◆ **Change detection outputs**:
────────────────────
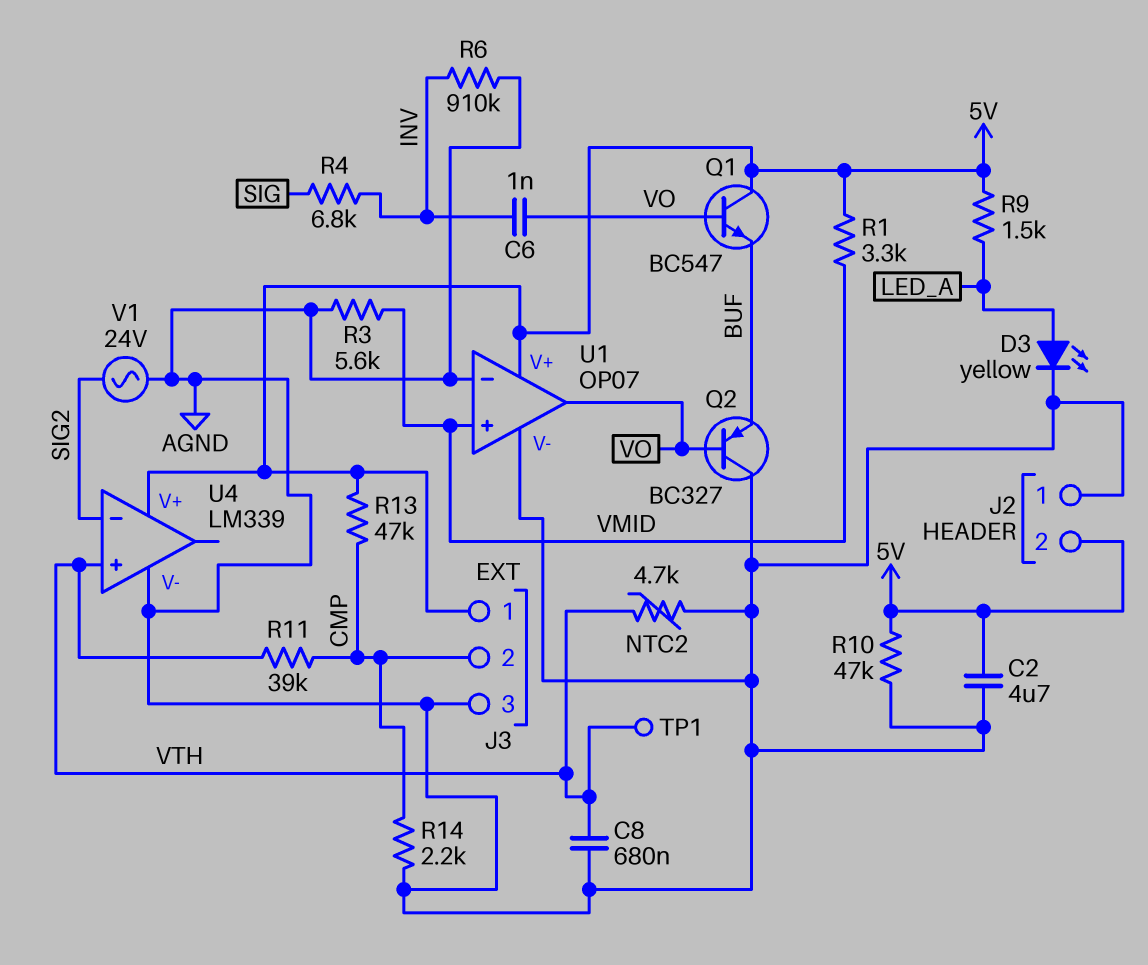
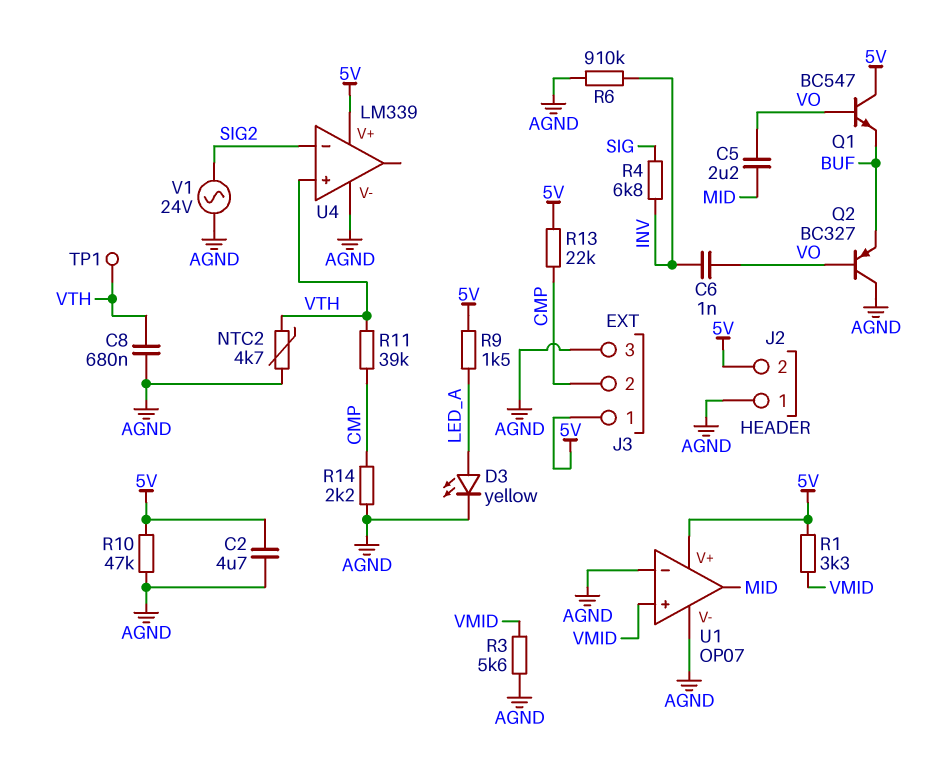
C5: none -> 2.2uF (MID, VO)
R13: 47k (5V, CMP) -> 22k (5V, CMP)
U1 pin out: VO -> MID

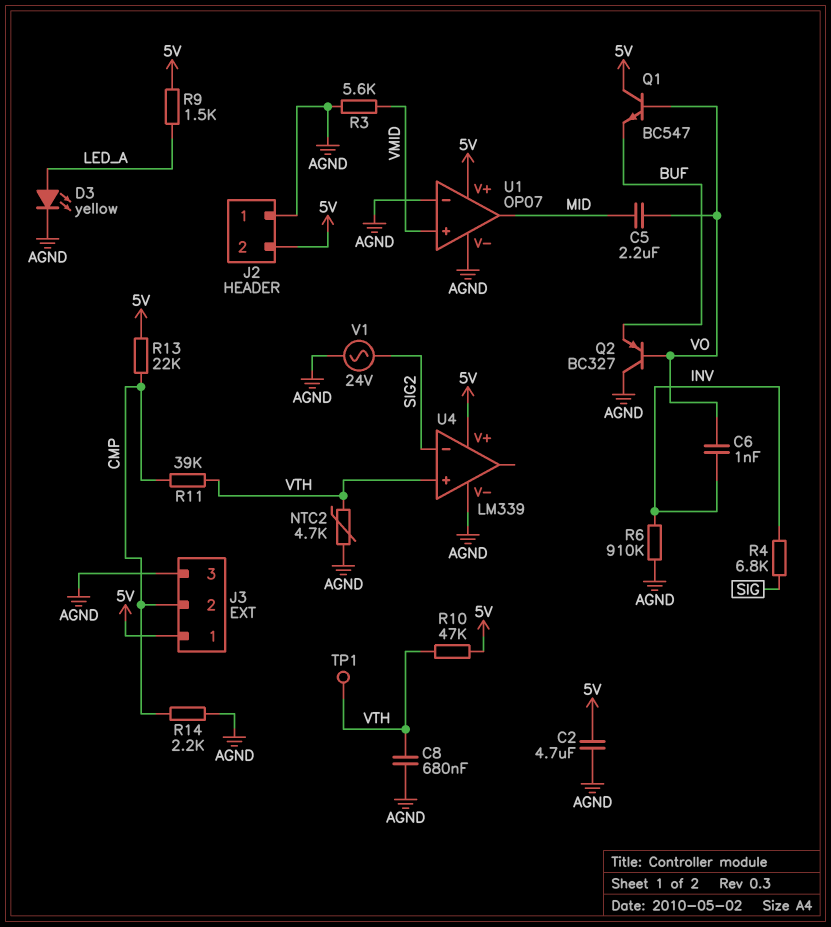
R1: 3.3k (5V, VMID) -> none
R10: 47k (5V, AGND) -> 47k (5V, VTH)

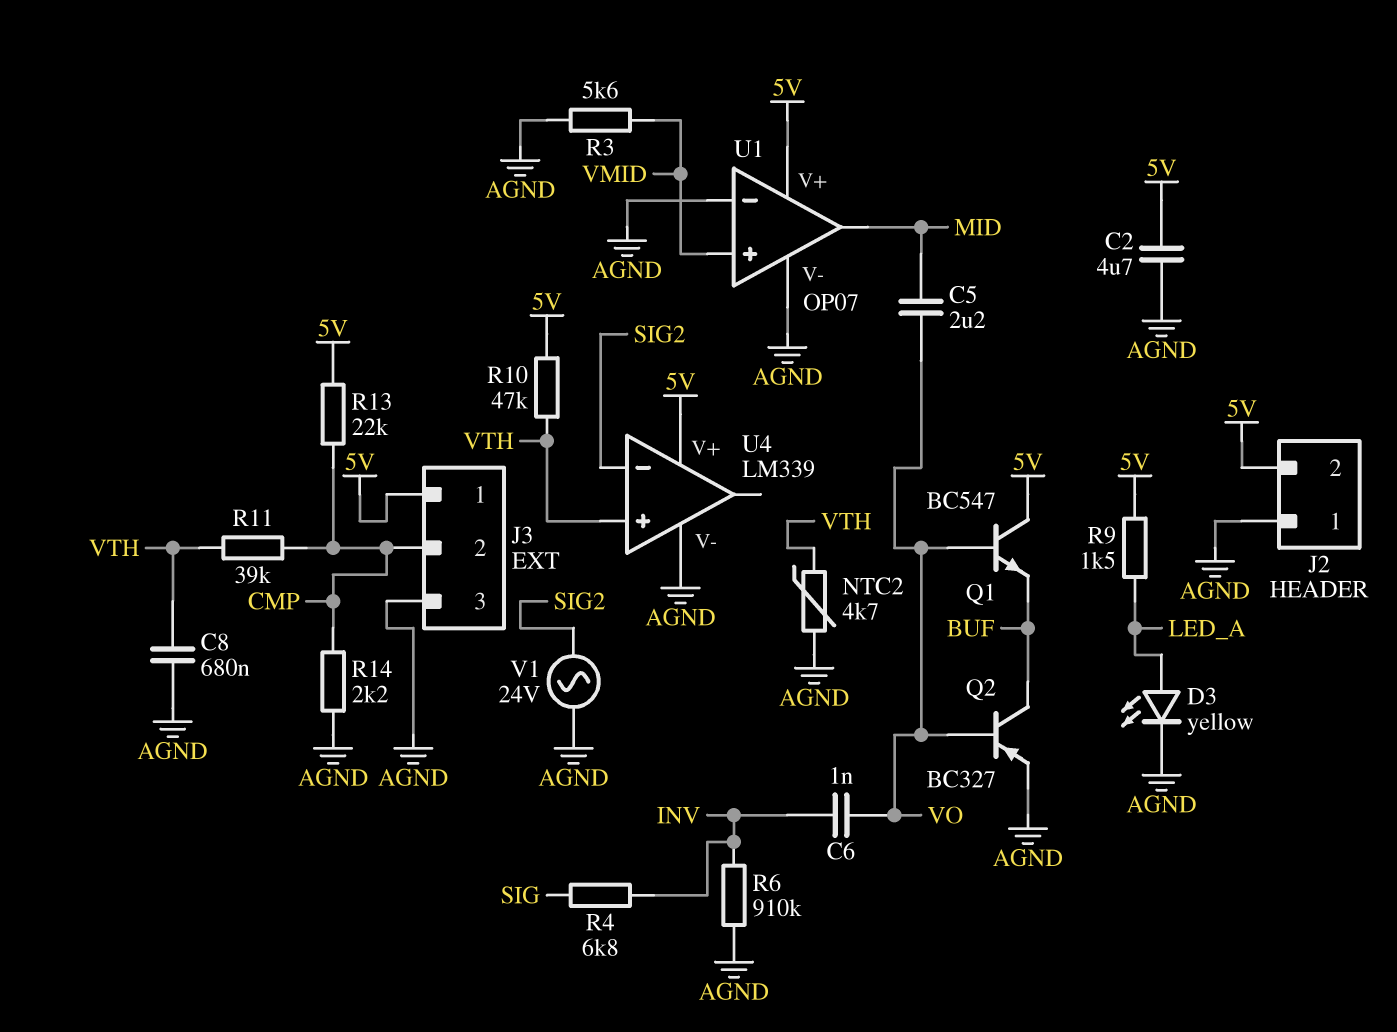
Q2: PNP BC327 (B VO, C AGND, E BUF) -> PNP BC327 (B VO, C BUF, E AGND)
TP1: test point (VTH) -> none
────────────────────
◆ **PROBLEM TO WORK ON**: When you find a line in the records that contains the word "AGND", copy it.

◆ **EXERCISE RESPONSE**:
R10: 47k (5V, AGND) -> 47k (5V, VTH)
Q2: PNP BC327 (B VO, C AGND, E BUF) -> PNP BC327 (B VO, C BUF, E AGND)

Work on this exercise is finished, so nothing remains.